**Work to complete:** Would you restate all of the entries verbatim, minus any images?

**Records shown:**
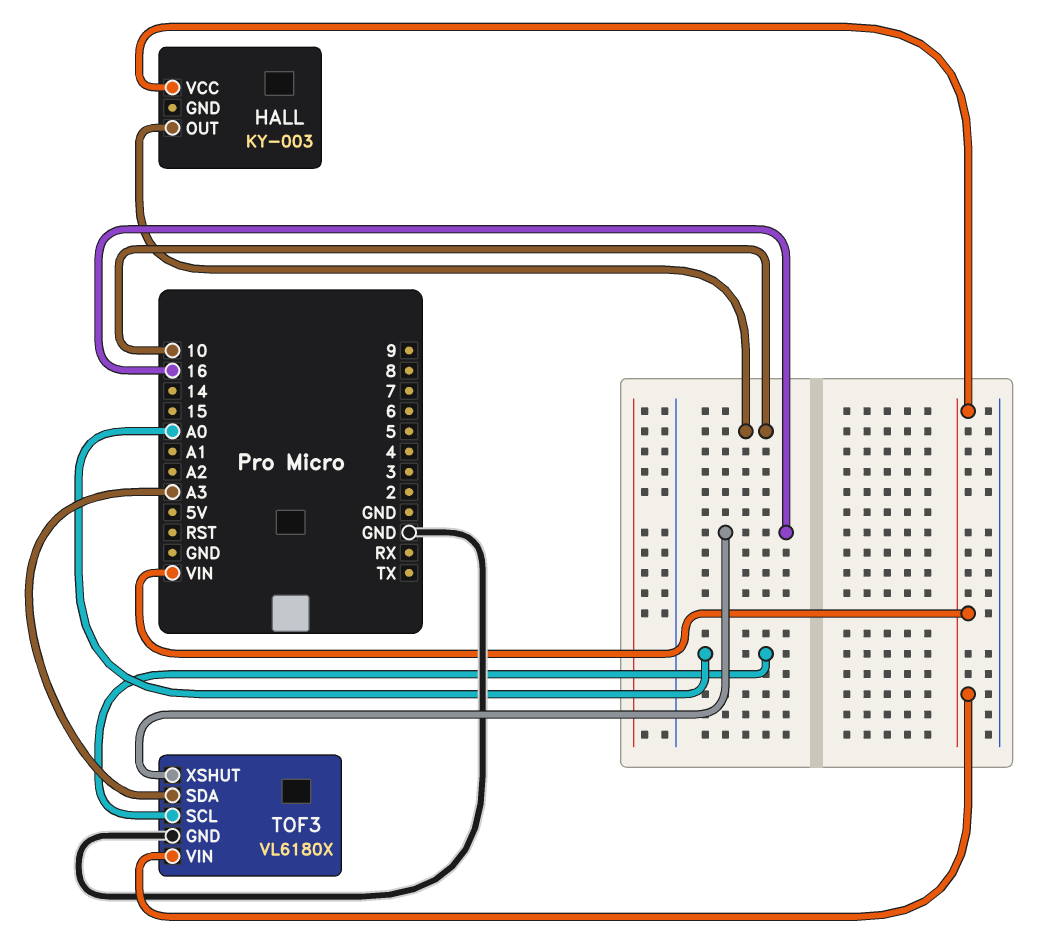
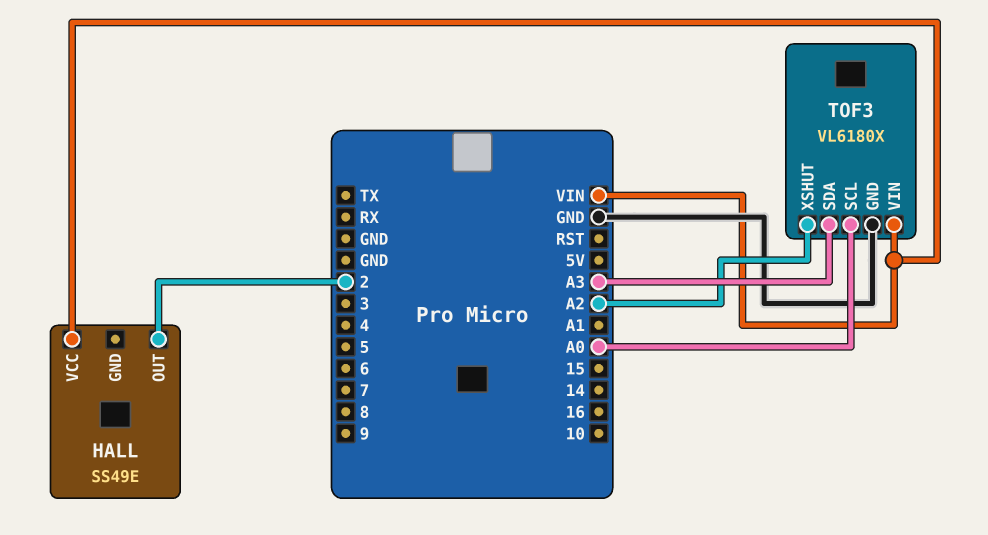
HALL: KY-003 -> SS49E
HALL pin OUT: 10 -> 2
TOF3 pin XSHUT: 16 -> A2

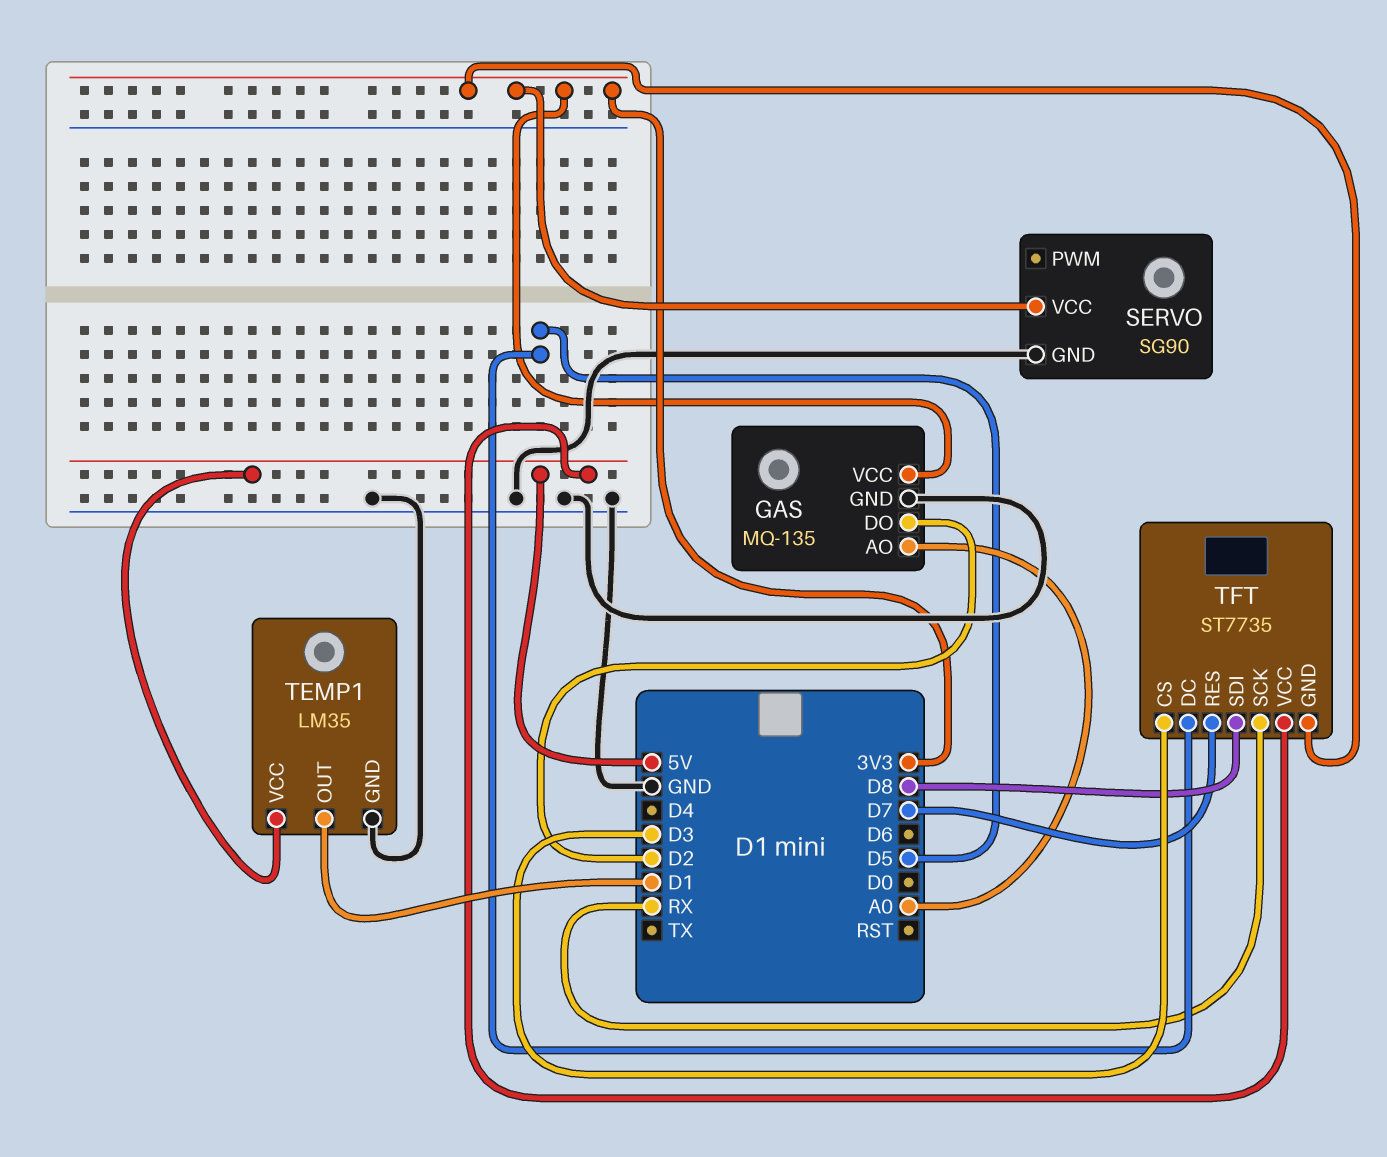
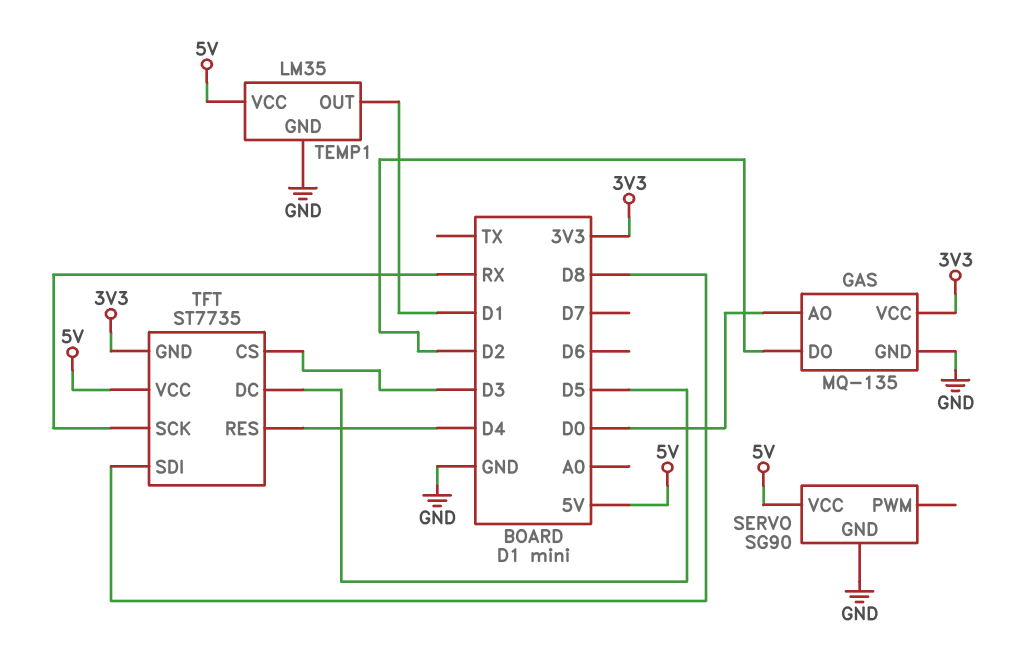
GAS pin AO: A0 -> D0
SERVO pin VCC: 3V3 -> 5V
TFT pin RES: D7 -> D4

**Task answer:**
HALL: KY-003 -> SS49E
HALL pin OUT: 10 -> 2
TOF3 pin XSHUT: 16 -> A2

GAS pin AO: A0 -> D0
SERVO pin VCC: 3V3 -> 5V
TFT pin RES: D7 -> D4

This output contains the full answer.